## Record excerpts
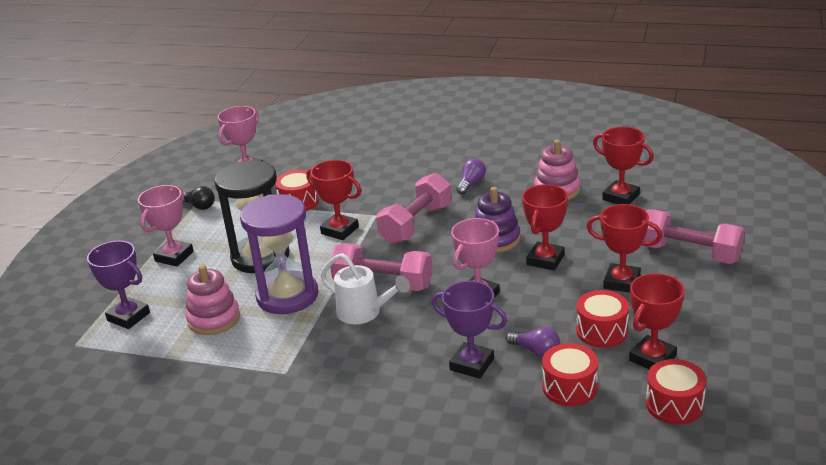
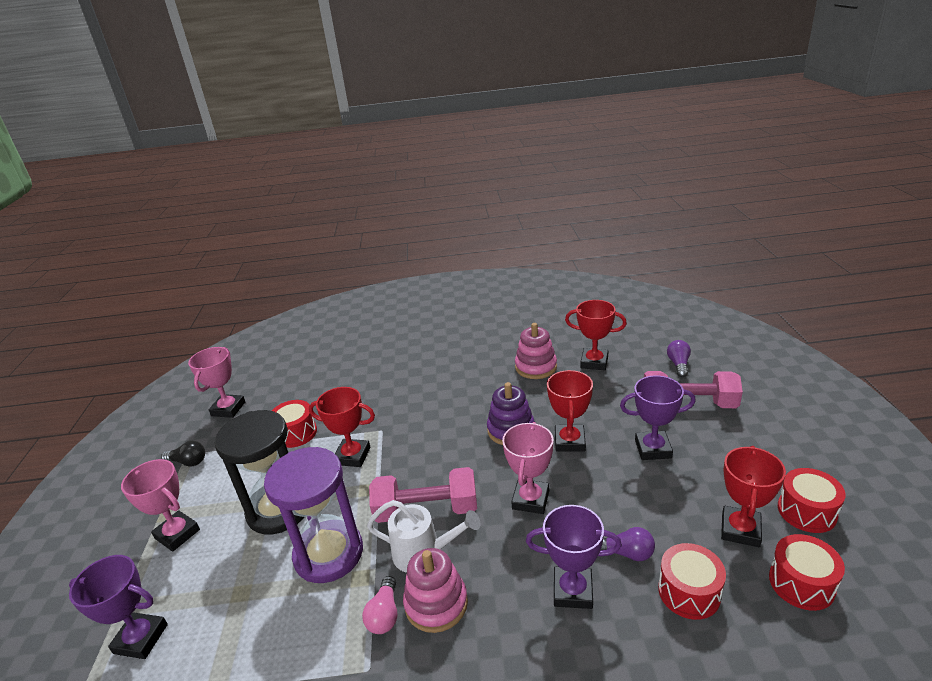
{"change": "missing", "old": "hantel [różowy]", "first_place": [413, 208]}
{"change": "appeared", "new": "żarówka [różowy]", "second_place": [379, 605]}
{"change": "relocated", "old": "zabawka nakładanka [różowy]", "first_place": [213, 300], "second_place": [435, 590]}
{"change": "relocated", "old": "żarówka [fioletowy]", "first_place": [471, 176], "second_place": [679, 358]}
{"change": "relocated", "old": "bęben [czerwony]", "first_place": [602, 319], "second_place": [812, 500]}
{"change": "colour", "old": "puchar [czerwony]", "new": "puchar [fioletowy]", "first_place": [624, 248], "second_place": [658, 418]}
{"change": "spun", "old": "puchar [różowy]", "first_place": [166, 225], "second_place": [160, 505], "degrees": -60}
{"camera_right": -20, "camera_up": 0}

## Exercise
What is needed is a word-for-word copy of the data, minus its pictures.

## Solution below
{"change": "missing", "old": "hantel [różowy]", "first_place": [413, 208]}
{"change": "appeared", "new": "żarówka [różowy]", "second_place": [379, 605]}
{"change": "relocated", "old": "zabawka nakładanka [różowy]", "first_place": [213, 300], "second_place": [435, 590]}
{"change": "relocated", "old": "żarówka [fioletowy]", "first_place": [471, 176], "second_place": [679, 358]}
{"change": "relocated", "old": "bęben [czerwony]", "first_place": [602, 319], "second_place": [812, 500]}
{"change": "colour", "old": "puchar [czerwony]", "new": "puchar [fioletowy]", "first_place": [624, 248], "second_place": [658, 418]}
{"change": "spun", "old": "puchar [różowy]", "first_place": [166, 225], "second_place": [160, 505], "degrees": -60}
{"camera_right": -20, "camera_up": 0}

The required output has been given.